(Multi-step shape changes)
——

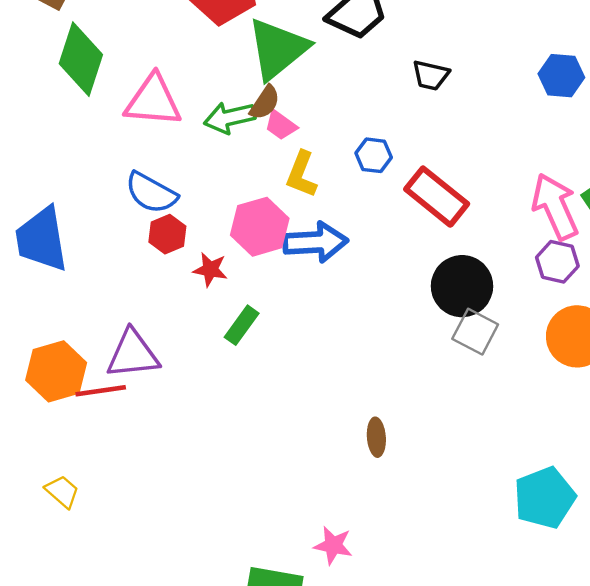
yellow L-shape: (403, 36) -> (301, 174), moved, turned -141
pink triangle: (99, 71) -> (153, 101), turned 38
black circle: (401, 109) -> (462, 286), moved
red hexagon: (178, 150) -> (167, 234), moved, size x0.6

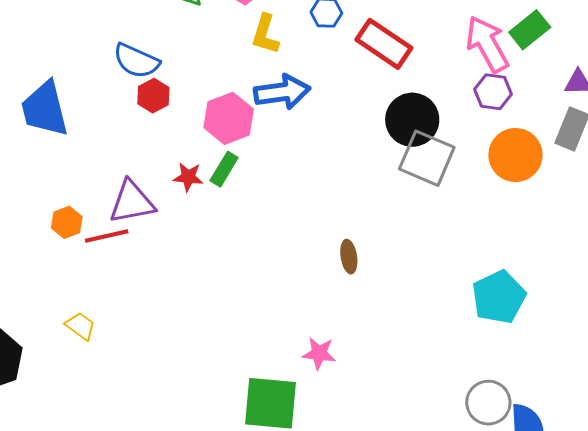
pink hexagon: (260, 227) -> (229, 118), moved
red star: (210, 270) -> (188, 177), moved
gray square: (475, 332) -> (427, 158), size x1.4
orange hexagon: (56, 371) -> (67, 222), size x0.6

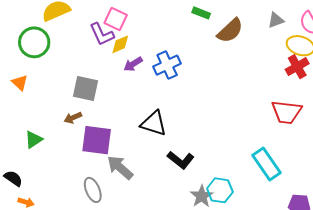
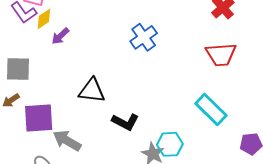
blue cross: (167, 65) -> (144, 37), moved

——

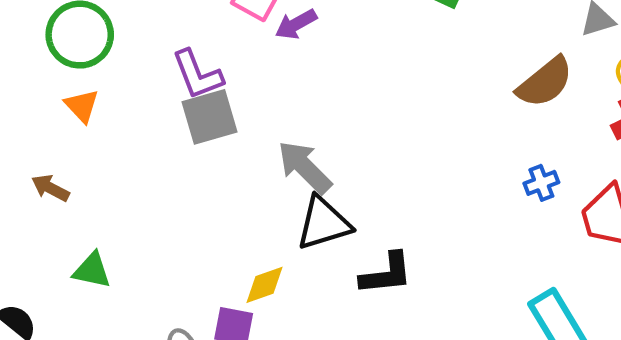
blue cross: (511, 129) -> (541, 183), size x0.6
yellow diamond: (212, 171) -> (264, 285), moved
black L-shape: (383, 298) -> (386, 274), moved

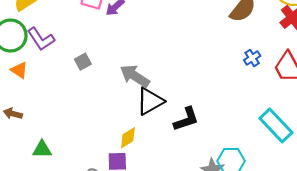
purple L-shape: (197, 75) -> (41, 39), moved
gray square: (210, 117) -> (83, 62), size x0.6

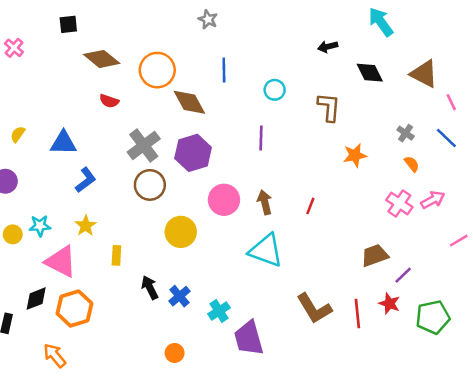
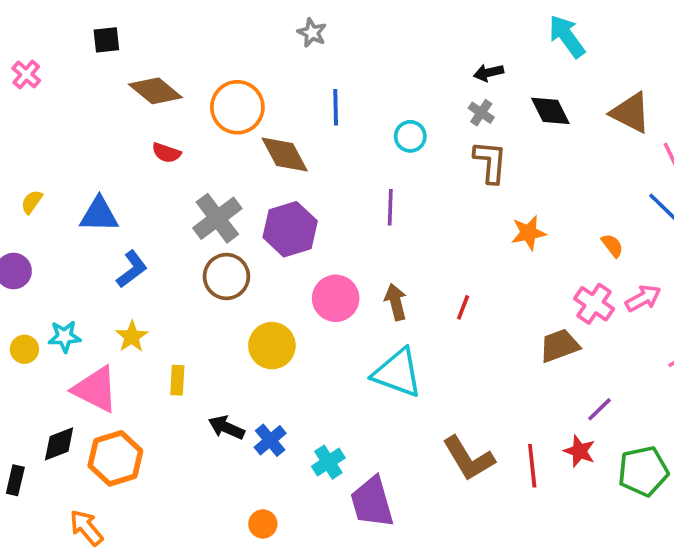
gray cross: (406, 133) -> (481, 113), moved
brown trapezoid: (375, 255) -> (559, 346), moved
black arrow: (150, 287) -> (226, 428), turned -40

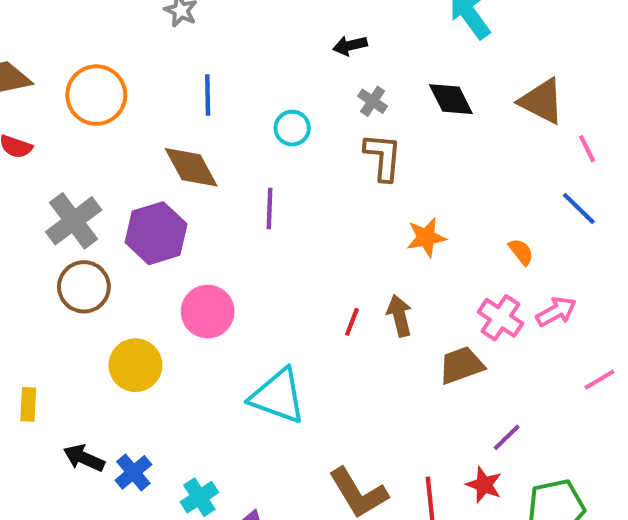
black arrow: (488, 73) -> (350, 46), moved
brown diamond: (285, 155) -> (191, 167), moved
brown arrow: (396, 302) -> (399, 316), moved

——

### What you have to do
Every line above from the one with "orange hexagon: (56, 371)" down to the one with "blue cross: (167, 65) -> (144, 37), moved" must be written out exactly, and no picture may appear.

### Your response
orange hexagon: (56, 371) -> (67, 222), size x0.6

blue cross: (167, 65) -> (144, 37), moved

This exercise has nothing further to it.